→ Task item: Could all of the entries be written out exactly, with any pictures omitted?

[Scene difference descriptions]

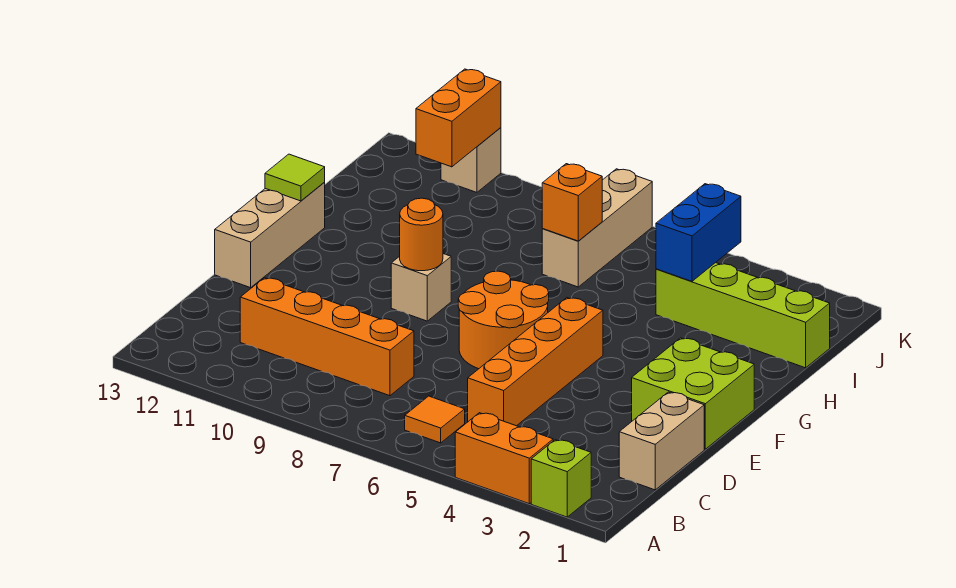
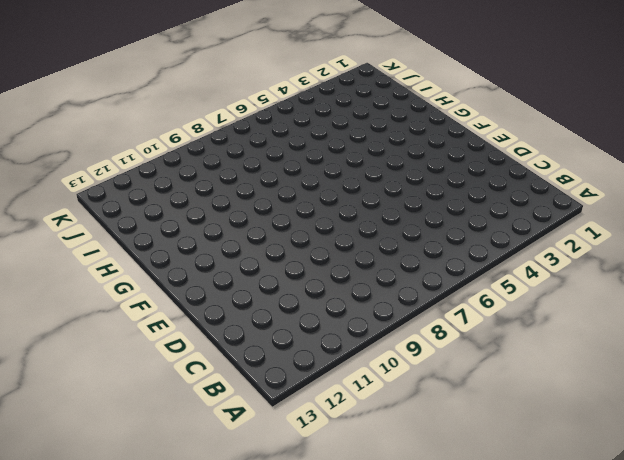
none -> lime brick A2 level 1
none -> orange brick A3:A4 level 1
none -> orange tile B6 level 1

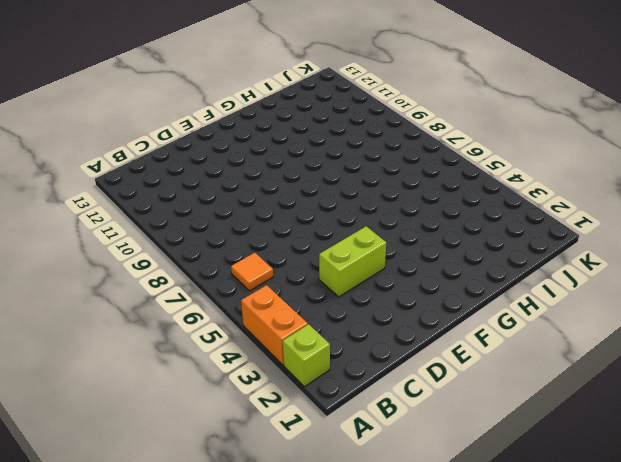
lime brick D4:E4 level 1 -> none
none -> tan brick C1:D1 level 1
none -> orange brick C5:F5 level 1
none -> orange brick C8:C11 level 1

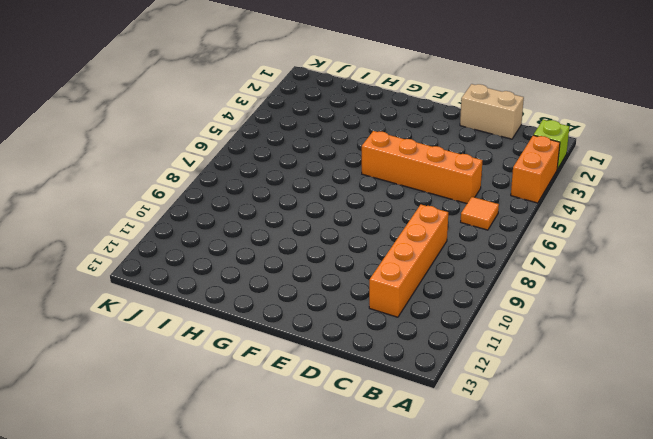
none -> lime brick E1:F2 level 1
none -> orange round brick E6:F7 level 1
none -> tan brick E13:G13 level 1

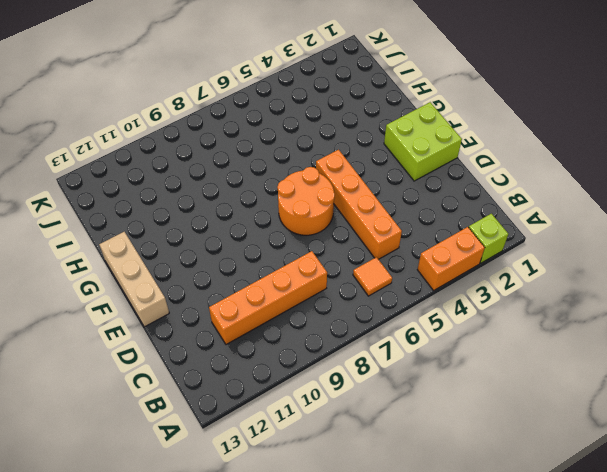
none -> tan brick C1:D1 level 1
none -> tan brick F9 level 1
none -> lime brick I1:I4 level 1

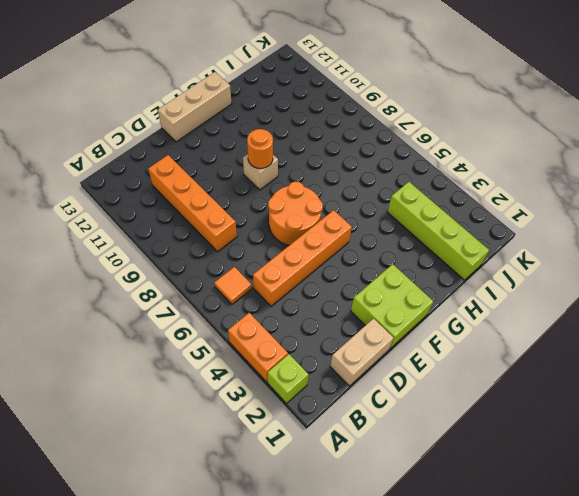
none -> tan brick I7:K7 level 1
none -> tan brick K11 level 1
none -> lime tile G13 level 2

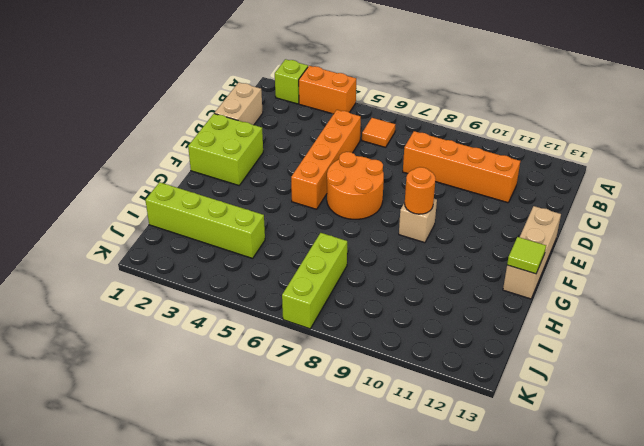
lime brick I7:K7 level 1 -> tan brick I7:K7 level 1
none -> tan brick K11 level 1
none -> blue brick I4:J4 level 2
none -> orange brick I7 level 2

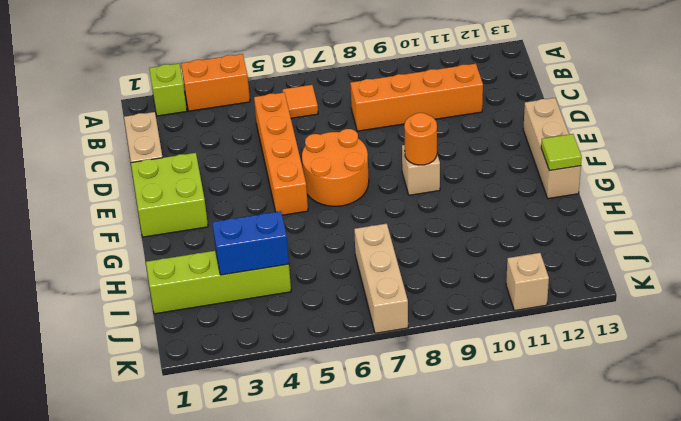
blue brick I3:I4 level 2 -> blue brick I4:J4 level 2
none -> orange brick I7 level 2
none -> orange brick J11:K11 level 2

→ Result of this task:
none -> lime brick A2 level 1
none -> orange brick A3:A4 level 1
none -> orange tile B6 level 1

lime brick D4:E4 level 1 -> none
none -> tan brick C1:D1 level 1
none -> orange brick C5:F5 level 1
none -> orange brick C8:C11 level 1

none -> lime brick E1:F2 level 1
none -> orange round brick E6:F7 level 1
none -> tan brick E13:G13 level 1

none -> tan brick C1:D1 level 1
none -> tan brick F9 level 1
none -> lime brick I1:I4 level 1

none -> tan brick I7:K7 level 1
none -> tan brick K11 level 1
none -> lime tile G13 level 2

lime brick I7:K7 level 1 -> tan brick I7:K7 level 1
none -> tan brick K11 level 1
none -> blue brick I4:J4 level 2
none -> orange brick I7 level 2

blue brick I3:I4 level 2 -> blue brick I4:J4 level 2
none -> orange brick I7 level 2
none -> orange brick J11:K11 level 2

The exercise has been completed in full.